▶ **YOUR OBJECTIVE**
Show each line of the records below where the word "grey" occurs.

(Coordinate-based object records)

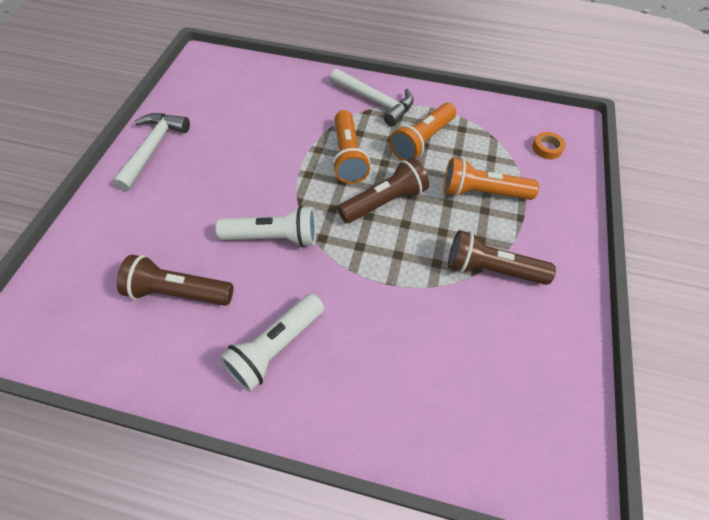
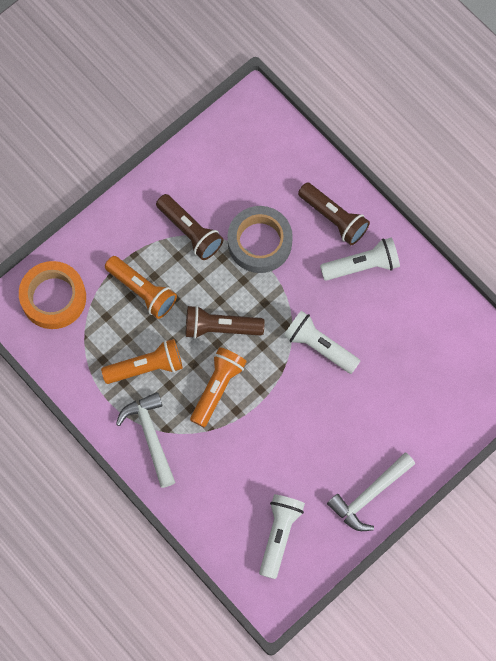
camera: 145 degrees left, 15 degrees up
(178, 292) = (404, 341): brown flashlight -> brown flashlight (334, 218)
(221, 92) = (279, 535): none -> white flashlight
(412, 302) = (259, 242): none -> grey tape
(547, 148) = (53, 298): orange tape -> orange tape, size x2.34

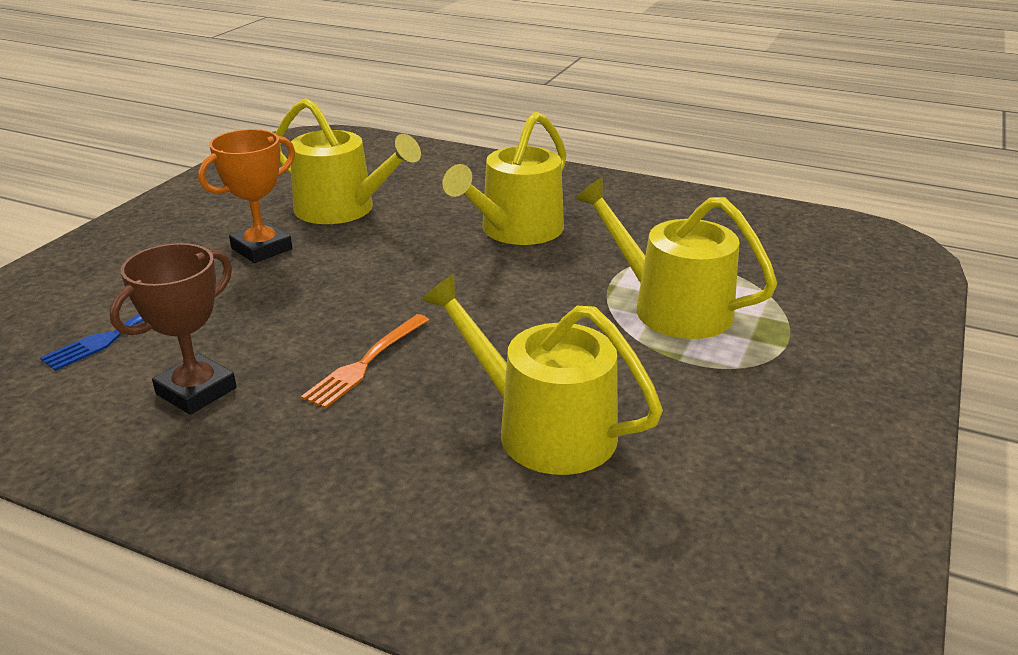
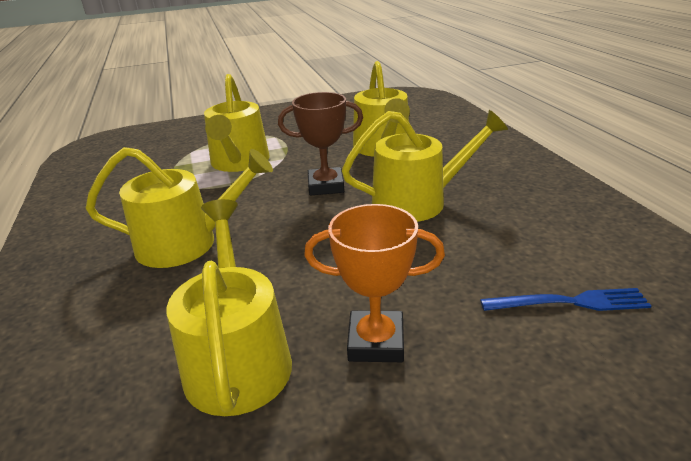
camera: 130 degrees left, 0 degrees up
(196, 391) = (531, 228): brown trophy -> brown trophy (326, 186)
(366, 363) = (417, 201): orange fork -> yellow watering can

---

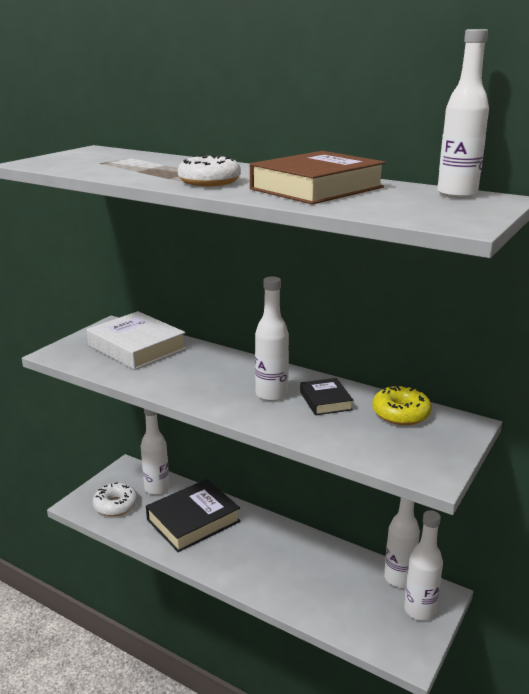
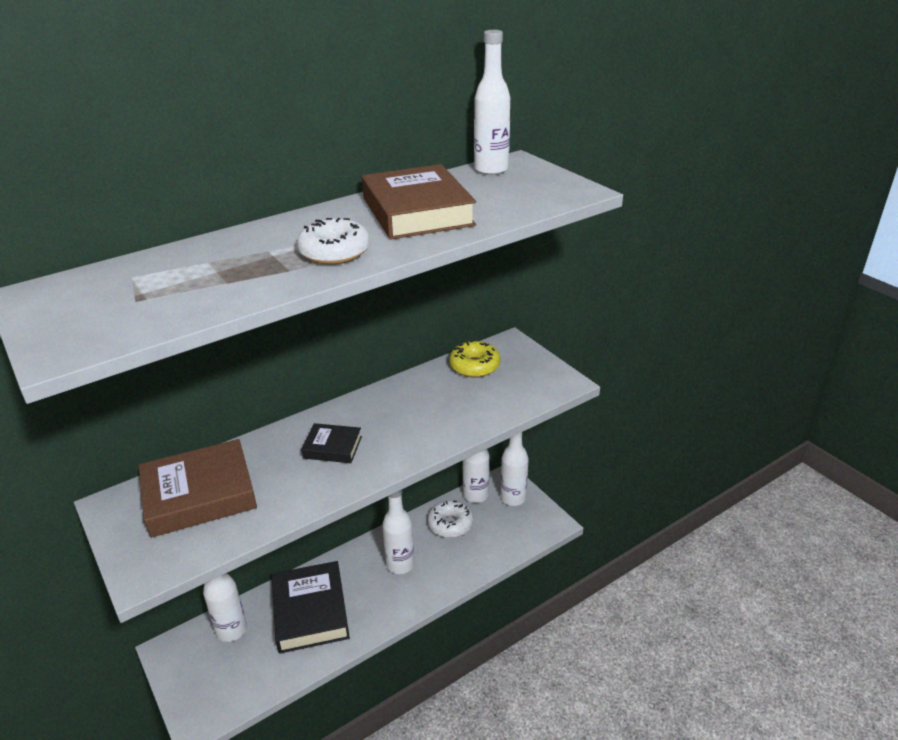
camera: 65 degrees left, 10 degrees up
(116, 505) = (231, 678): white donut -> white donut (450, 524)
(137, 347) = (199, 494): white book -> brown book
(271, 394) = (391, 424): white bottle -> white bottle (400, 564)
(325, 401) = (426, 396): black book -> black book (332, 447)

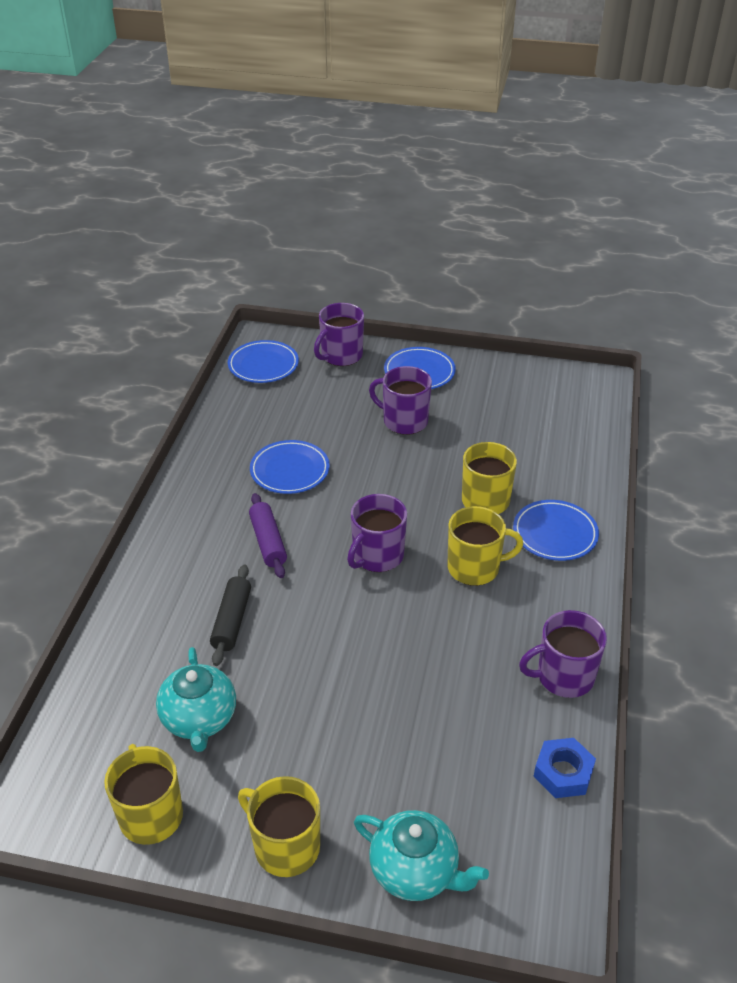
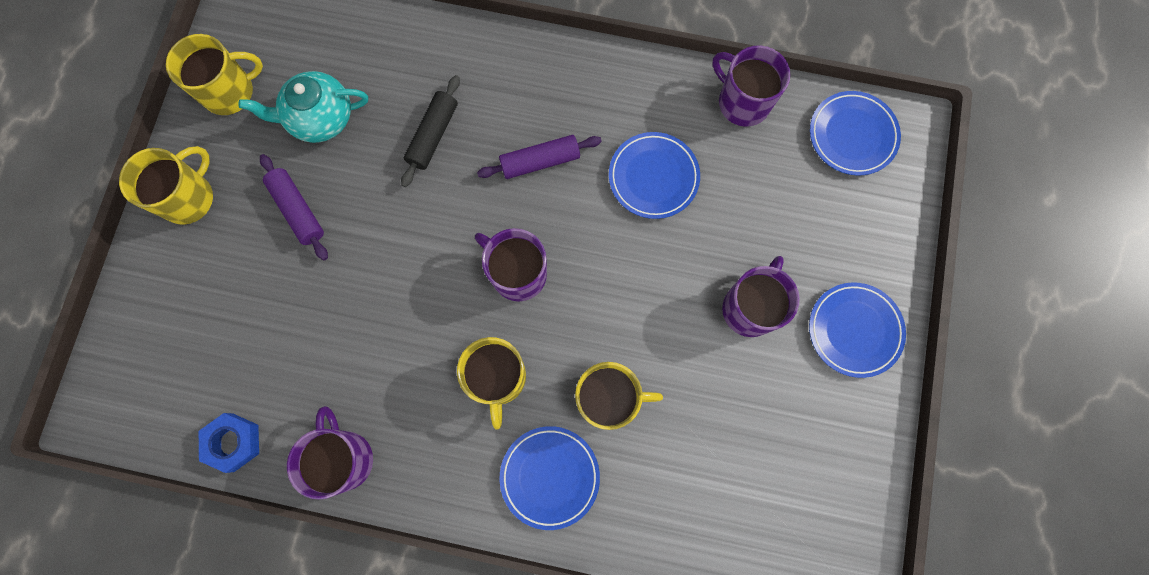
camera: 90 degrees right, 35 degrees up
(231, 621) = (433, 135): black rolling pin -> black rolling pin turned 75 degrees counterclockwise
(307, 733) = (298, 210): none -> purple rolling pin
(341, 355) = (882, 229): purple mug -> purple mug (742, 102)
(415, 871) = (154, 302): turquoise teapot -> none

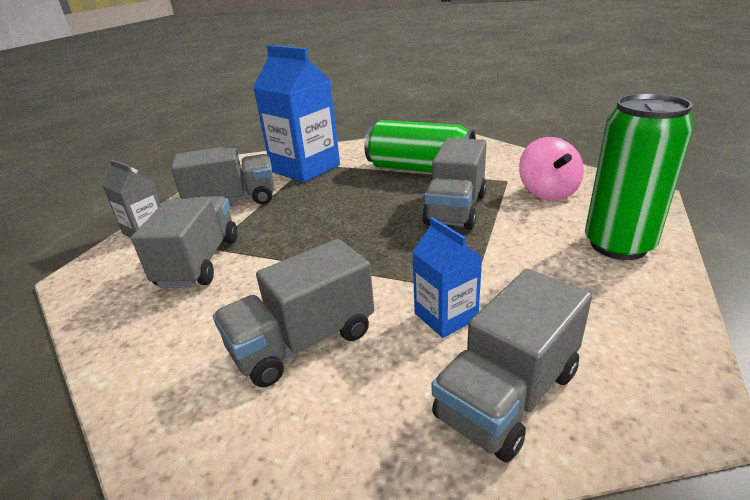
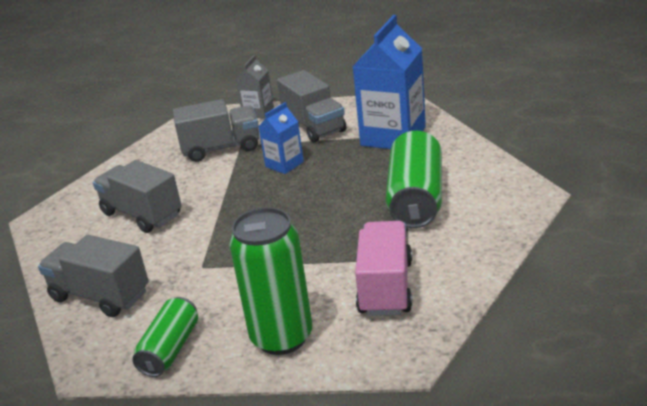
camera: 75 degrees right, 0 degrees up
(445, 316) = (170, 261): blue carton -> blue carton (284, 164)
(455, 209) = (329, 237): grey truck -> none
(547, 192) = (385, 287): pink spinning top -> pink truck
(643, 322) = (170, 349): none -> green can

▶ **TASK SOLUTION**
(412, 302) = (259, 242): none -> grey tape
(455, 209) = (329, 237): grey truck -> none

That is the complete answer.